+++ Input for this task +++

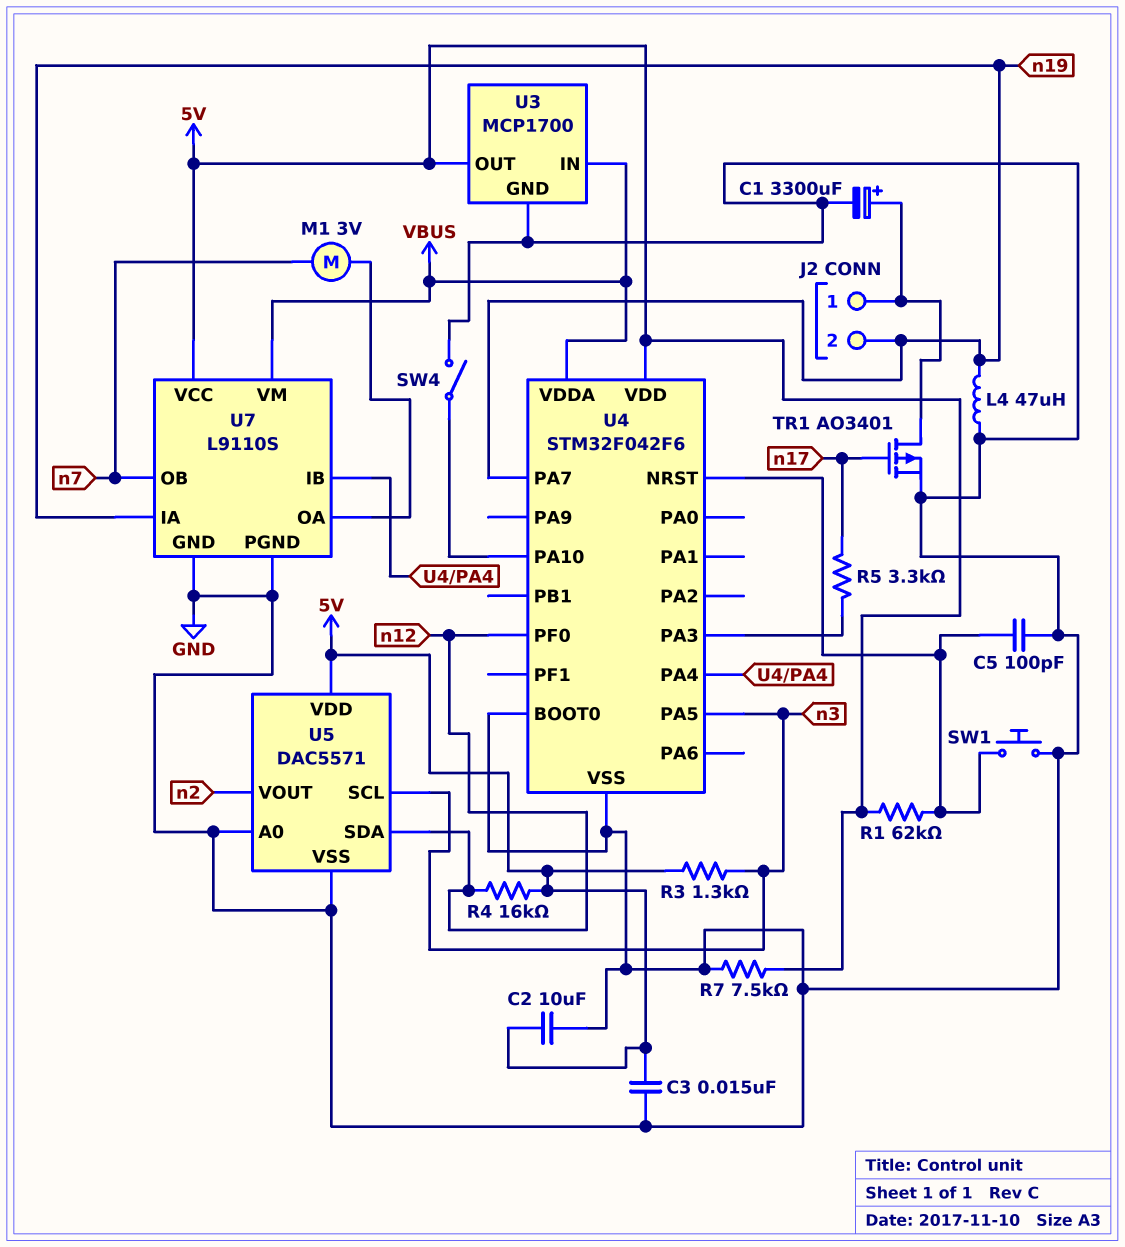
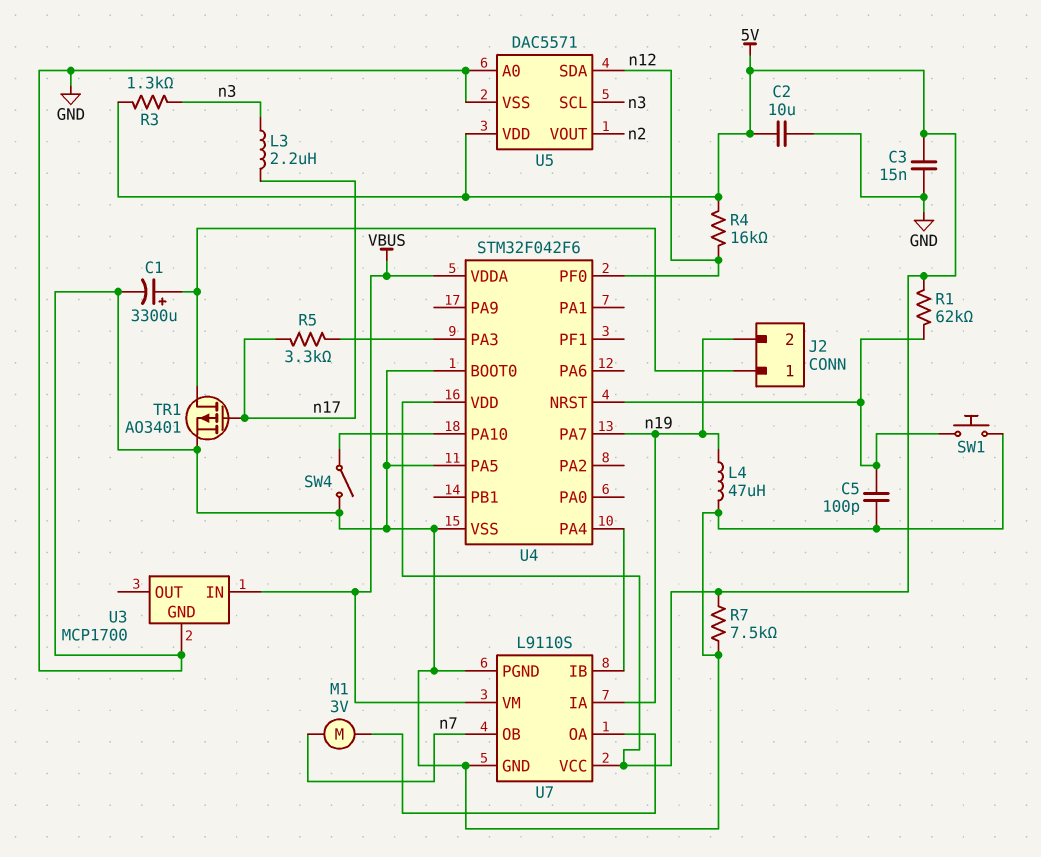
L3: none -> 2.2uH (n3, n17)
U3 pin OUT: 5V -> none
U4 pin PA5: n3 -> GND

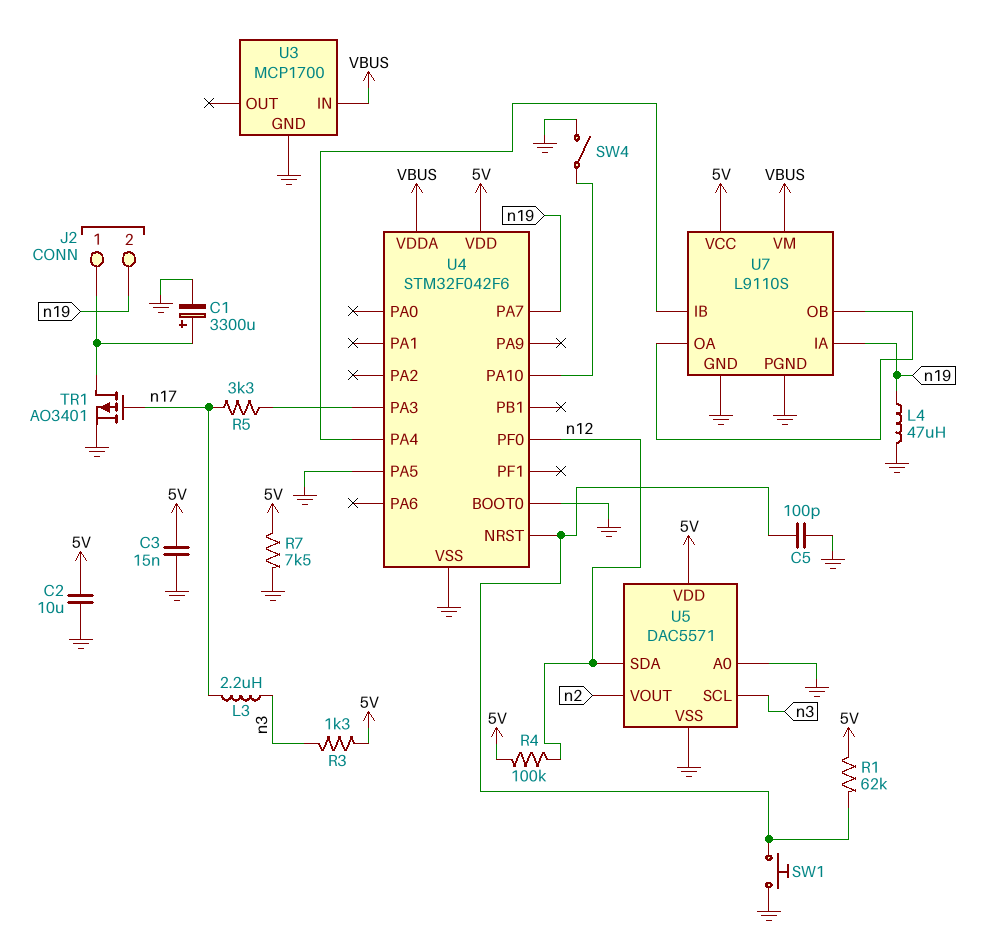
M1: motor 3V (U7/OA, n7) -> none
R4: 16k (5V, n12) -> 100k (5V, n12)
U7 pin OB: n7 -> U7/OA

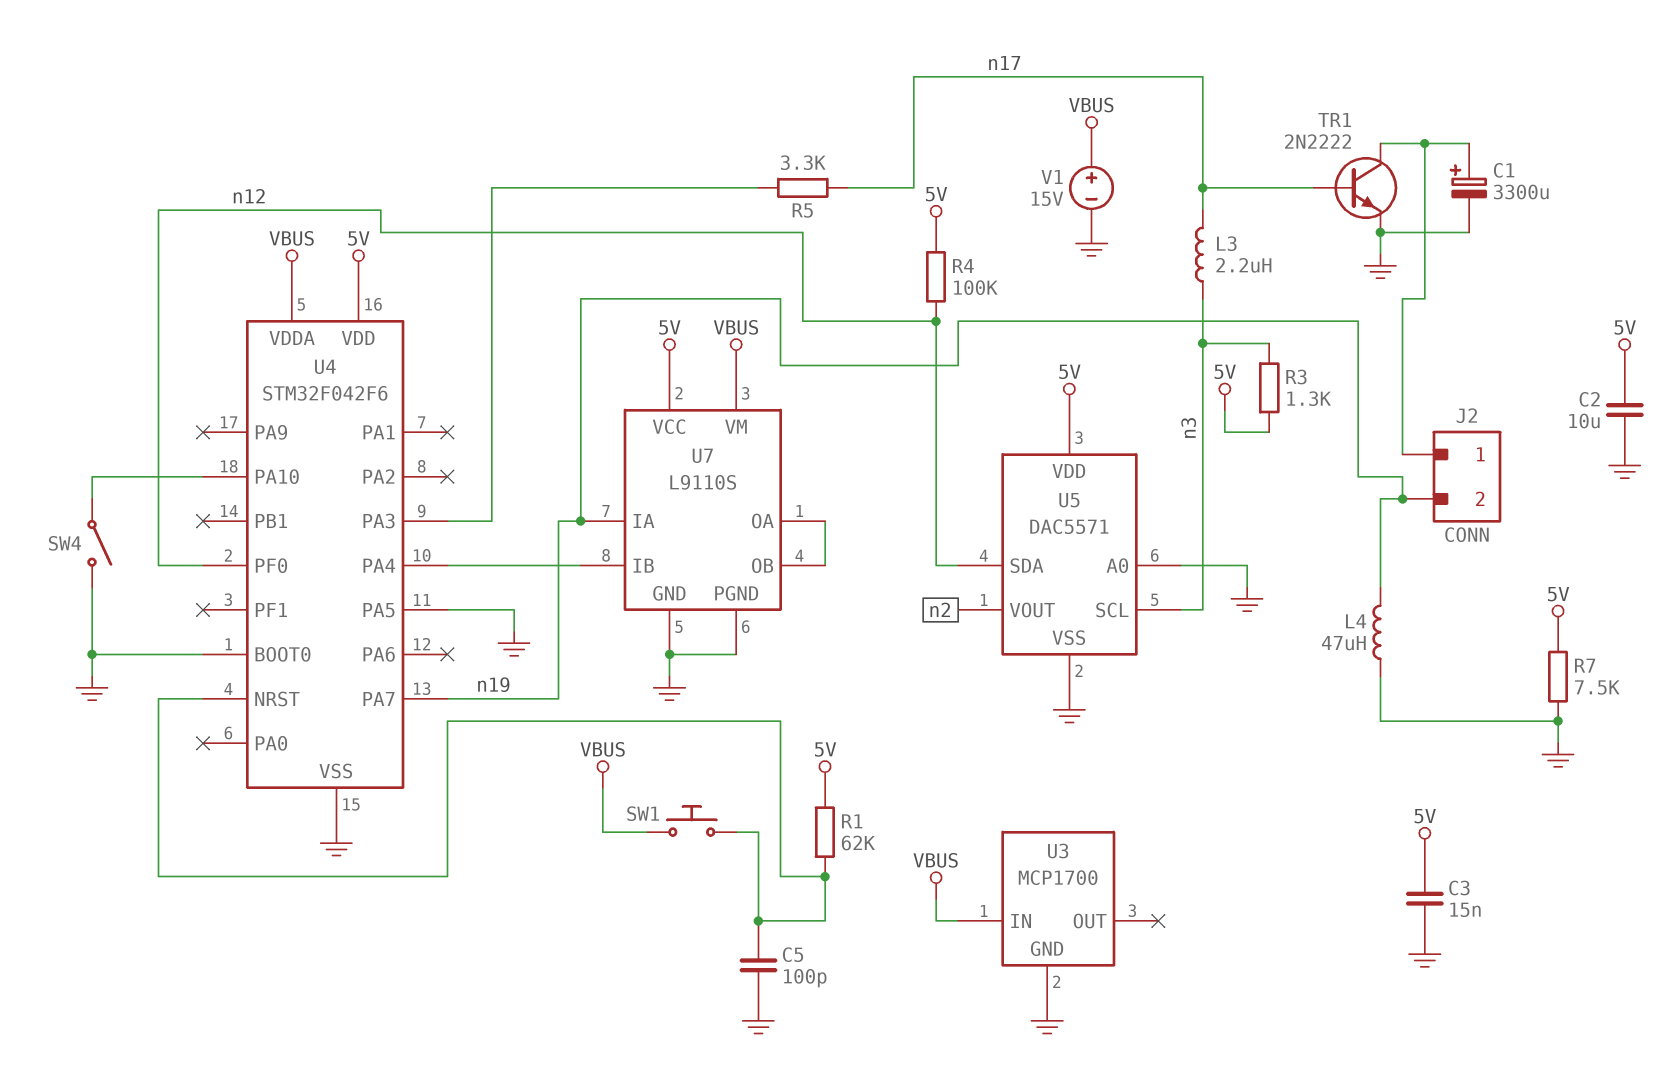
SW1: button (GND, U4/NRST) -> button (U4/NRST, VBUS)
TR1: PMOS AO3401 (G n17, D J2/1, S GND) -> NPN 2N2222 (B n17, C J2/1, E GND)
V1: none -> 15V (plus VBUS, minus GND)

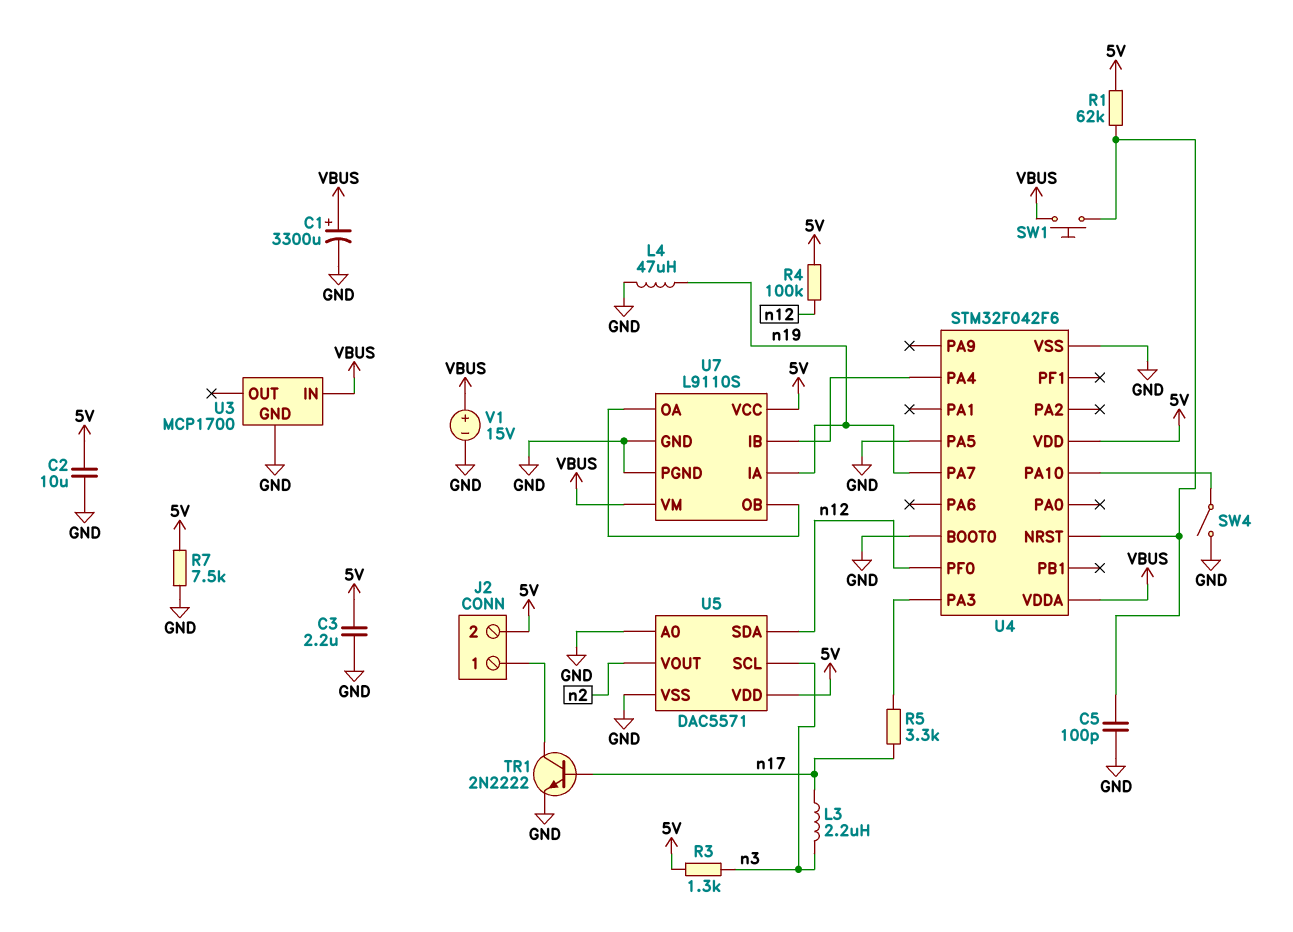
C1: 3300uF (plus J2/1, minus GND) -> 3300uF (plus VBUS, minus GND)
C3: 15nF (5V, GND) -> 2.2uF (5V, GND)
J2 pin 2: n19 -> 5V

+++

An exact copy of the data is required, with the pictures excluded.

L3: none -> 2.2uH (n3, n17)
U3 pin OUT: 5V -> none
U4 pin PA5: n3 -> GND

M1: motor 3V (U7/OA, n7) -> none
R4: 16k (5V, n12) -> 100k (5V, n12)
U7 pin OB: n7 -> U7/OA

SW1: button (GND, U4/NRST) -> button (U4/NRST, VBUS)
TR1: PMOS AO3401 (G n17, D J2/1, S GND) -> NPN 2N2222 (B n17, C J2/1, E GND)
V1: none -> 15V (plus VBUS, minus GND)

C1: 3300uF (plus J2/1, minus GND) -> 3300uF (plus VBUS, minus GND)
C3: 15nF (5V, GND) -> 2.2uF (5V, GND)
J2 pin 2: n19 -> 5V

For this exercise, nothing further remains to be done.